(Scene difference descriptions)
---
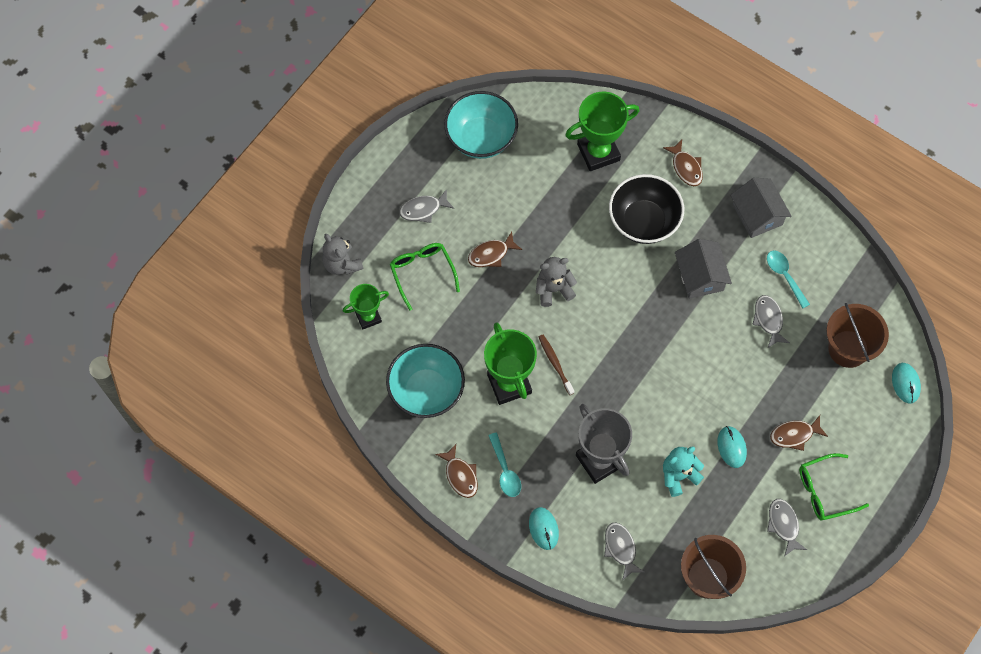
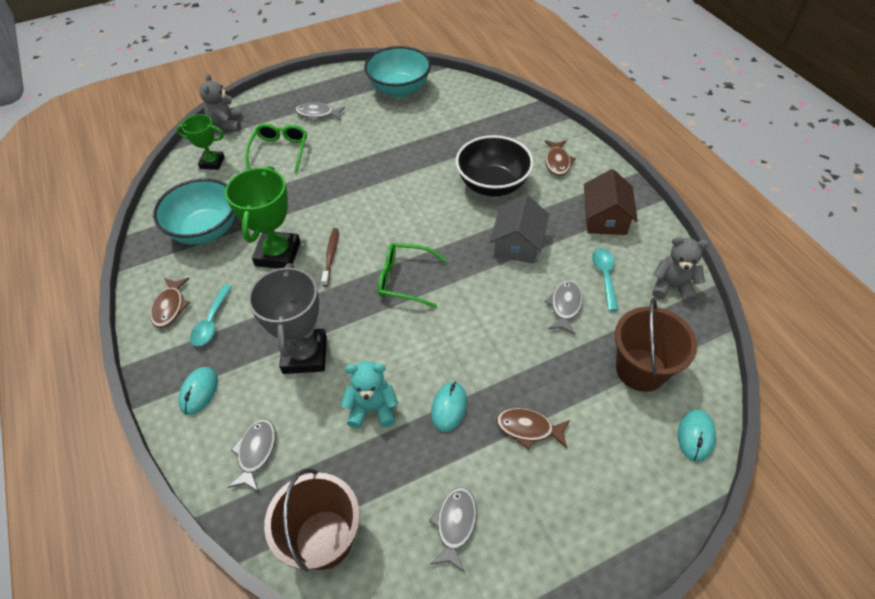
camera: 30 degrees right, 15 degrees down
(491, 254) = (344, 159): brown fish -> none
(554, 289) = (375, 202): grey teddy bear -> grey teddy bear (672, 287)
(598, 152) = (487, 127): green trophy -> none
(757, 214) = (605, 218): grey house -> brown house
(825, 491) = (529, 510): green glasses -> green glasses (405, 279)

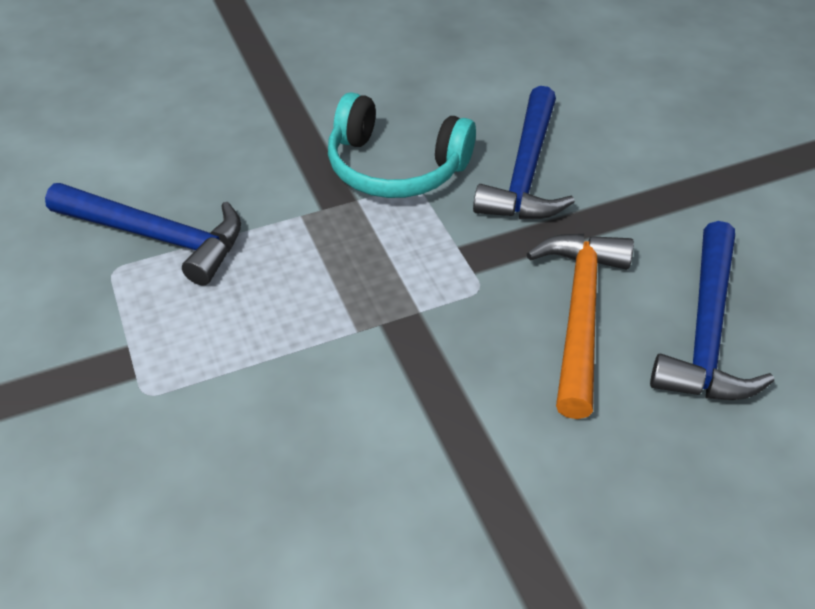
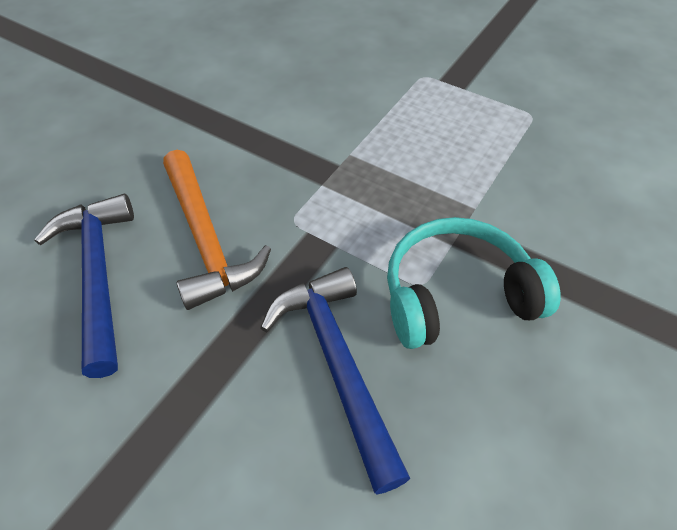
camera: 145 degrees right, 5 degrees up
(157, 236) = (540, 144): blue hammer -> none

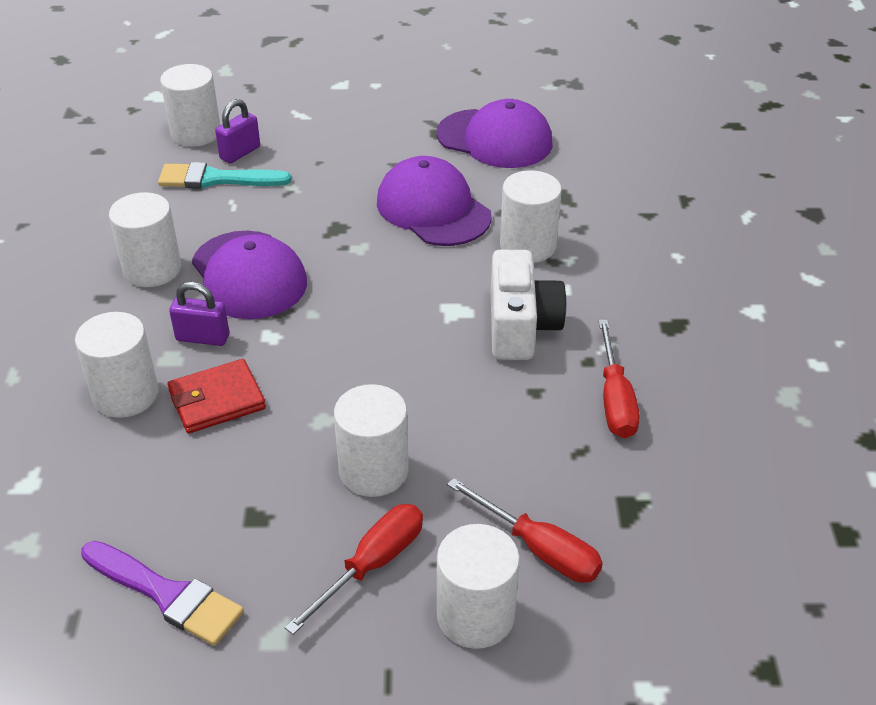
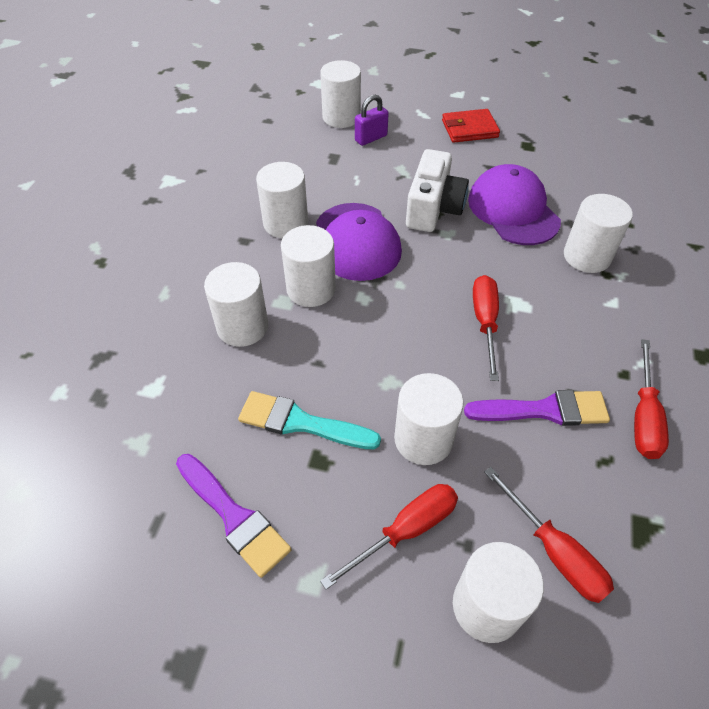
camera: 15 degrees right, 10 degrees up
(202, 338) = (311, 289): purple padlock -> white cylinder
(217, 179) = (349, 157): turquoise brush -> turquoise brush (301, 423)
(217, 400) = (310, 346): red wallet -> red wallet (469, 129)
(422, 337) = (485, 322): none -> red screwdriver
(495, 139) = (573, 157): purple cap -> none
(505, 414) = (544, 410): none -> purple brush
(521, 326) = (570, 329): white camera -> white camera (433, 208)

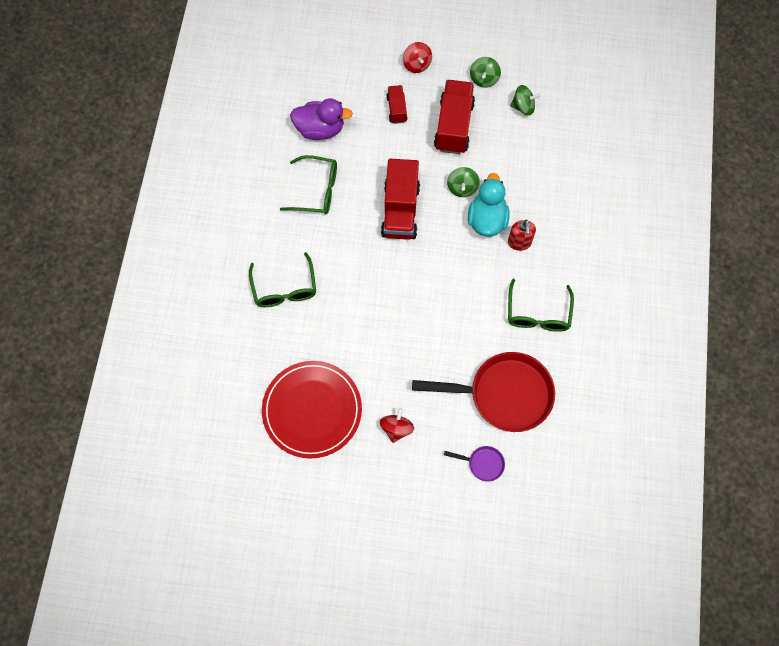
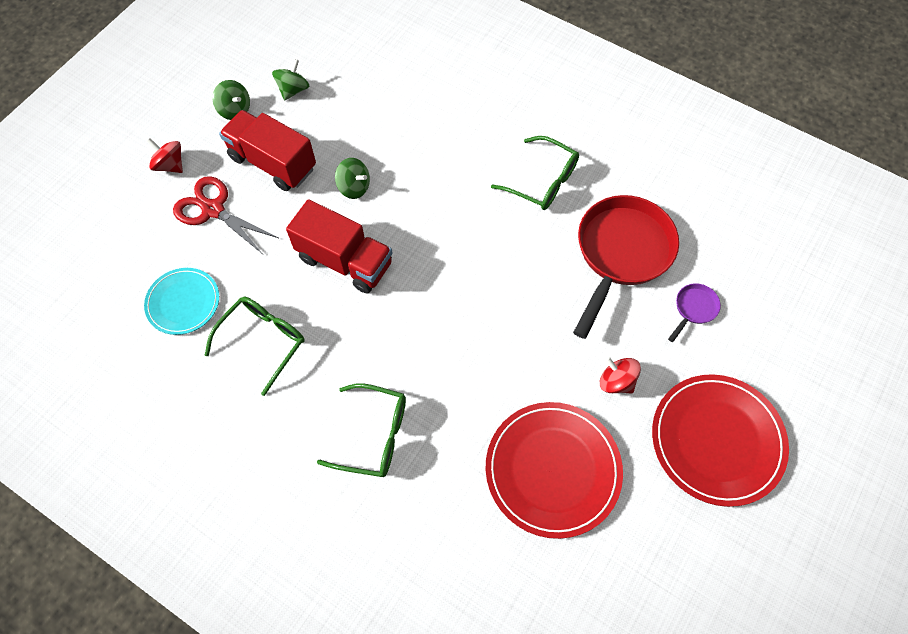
camera: 65 degrees left, 5 degrees down
(320, 129) = (183, 302): purple duck -> turquoise plate
(384, 514) = (717, 440): none -> red plate
(396, 109) = (213, 210): red truck -> red scissors
(417, 64) = (170, 165): red spinning top -> red spinning top turned 150 degrees counterclockwise
(487, 219) = (406, 180): turquoise duck -> none
(519, 243) = (451, 162): red soap dispenser -> none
---
• [JOB ITEM]: An exact copy of the lines from the one holding "(396, 109) = (213, 210): red" through the end of the data is the whole answer.

• [EXERCISE OUTPUT]:
(396, 109) = (213, 210): red truck -> red scissors
(417, 64) = (170, 165): red spinning top -> red spinning top turned 150 degrees counterclockwise
(487, 219) = (406, 180): turquoise duck -> none
(519, 243) = (451, 162): red soap dispenser -> none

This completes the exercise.